*** Supplied records ***
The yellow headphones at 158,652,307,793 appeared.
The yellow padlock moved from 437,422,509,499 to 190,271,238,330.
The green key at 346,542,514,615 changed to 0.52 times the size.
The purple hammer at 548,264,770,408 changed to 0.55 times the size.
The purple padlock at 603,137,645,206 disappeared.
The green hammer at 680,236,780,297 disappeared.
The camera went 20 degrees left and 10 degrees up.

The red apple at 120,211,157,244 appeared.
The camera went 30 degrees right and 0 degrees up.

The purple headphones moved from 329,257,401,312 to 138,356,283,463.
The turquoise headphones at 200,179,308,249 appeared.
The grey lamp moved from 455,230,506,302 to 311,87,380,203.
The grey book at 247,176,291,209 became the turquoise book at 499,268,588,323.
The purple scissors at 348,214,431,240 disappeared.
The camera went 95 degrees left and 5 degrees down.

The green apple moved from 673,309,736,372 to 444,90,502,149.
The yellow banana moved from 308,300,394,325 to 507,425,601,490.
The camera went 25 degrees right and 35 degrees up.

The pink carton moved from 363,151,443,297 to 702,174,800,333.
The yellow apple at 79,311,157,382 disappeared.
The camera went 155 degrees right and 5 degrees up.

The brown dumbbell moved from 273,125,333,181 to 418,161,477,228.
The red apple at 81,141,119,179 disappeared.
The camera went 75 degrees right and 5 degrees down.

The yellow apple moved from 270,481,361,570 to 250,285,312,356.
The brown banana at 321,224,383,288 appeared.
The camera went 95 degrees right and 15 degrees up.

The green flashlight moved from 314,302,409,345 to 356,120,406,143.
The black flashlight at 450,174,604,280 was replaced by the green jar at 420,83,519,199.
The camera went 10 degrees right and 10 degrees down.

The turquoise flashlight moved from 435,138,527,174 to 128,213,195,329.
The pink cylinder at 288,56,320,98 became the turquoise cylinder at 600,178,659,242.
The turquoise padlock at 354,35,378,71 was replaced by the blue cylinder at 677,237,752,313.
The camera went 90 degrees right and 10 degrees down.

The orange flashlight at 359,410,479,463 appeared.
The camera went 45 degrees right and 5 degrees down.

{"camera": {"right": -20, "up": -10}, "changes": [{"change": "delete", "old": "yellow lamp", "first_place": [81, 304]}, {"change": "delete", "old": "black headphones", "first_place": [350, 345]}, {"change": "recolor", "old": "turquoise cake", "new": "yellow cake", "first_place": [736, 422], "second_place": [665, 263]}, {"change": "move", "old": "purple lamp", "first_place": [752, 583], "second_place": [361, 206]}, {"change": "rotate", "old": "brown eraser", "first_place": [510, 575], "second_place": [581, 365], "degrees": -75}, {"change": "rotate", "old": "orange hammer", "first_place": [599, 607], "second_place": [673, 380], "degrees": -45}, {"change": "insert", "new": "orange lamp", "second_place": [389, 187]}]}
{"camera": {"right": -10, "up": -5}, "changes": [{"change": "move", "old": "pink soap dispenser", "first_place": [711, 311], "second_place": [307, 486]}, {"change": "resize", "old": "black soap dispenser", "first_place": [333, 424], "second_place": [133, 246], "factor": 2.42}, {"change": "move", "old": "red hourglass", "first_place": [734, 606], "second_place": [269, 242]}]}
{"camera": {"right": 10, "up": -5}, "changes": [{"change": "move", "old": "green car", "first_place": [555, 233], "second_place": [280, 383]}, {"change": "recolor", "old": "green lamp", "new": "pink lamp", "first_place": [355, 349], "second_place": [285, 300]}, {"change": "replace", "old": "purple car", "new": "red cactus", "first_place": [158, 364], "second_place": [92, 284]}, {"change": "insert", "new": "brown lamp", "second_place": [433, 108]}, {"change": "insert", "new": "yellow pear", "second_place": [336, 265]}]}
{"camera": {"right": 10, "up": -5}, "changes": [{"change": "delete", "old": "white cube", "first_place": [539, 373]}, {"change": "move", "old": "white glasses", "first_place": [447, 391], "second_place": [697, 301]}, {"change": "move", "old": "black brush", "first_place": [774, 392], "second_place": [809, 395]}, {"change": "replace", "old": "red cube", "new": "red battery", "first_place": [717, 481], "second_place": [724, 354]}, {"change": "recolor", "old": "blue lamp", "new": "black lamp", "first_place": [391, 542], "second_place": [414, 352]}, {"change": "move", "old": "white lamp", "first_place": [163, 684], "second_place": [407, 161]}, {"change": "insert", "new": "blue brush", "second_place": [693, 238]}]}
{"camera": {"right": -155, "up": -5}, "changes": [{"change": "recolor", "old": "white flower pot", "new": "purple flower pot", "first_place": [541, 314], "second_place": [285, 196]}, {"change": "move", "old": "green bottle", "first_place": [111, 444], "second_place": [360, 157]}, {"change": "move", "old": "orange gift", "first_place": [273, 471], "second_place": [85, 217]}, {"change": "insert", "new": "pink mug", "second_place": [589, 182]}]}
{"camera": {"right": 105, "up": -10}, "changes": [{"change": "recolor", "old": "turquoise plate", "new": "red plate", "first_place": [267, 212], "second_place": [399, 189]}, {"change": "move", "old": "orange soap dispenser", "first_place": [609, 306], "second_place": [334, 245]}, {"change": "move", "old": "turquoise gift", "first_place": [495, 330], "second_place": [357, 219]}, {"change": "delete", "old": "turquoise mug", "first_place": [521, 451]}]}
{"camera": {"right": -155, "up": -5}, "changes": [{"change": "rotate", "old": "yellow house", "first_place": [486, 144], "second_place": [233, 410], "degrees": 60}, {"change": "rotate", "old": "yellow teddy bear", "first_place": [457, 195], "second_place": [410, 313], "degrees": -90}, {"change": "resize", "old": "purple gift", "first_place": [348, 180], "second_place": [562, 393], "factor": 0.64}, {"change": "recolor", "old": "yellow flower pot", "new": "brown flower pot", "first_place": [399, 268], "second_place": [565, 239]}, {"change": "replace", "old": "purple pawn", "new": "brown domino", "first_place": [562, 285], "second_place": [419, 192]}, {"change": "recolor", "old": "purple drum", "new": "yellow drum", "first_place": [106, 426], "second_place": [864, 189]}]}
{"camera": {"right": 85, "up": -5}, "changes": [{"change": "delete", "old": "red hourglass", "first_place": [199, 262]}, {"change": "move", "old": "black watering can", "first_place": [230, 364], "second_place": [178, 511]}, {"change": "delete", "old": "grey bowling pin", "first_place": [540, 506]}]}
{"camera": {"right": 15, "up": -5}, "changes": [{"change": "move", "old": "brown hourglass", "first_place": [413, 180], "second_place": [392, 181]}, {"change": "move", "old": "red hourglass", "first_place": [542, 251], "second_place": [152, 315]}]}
***
* Problem requirements:
Identify each line in the records above that contains the word "times", and copy it out in full.

* Finished task:
The green key at 346,542,514,615 changed to 0.52 times the size.
The purple hammer at 548,264,770,408 changed to 0.55 times the size.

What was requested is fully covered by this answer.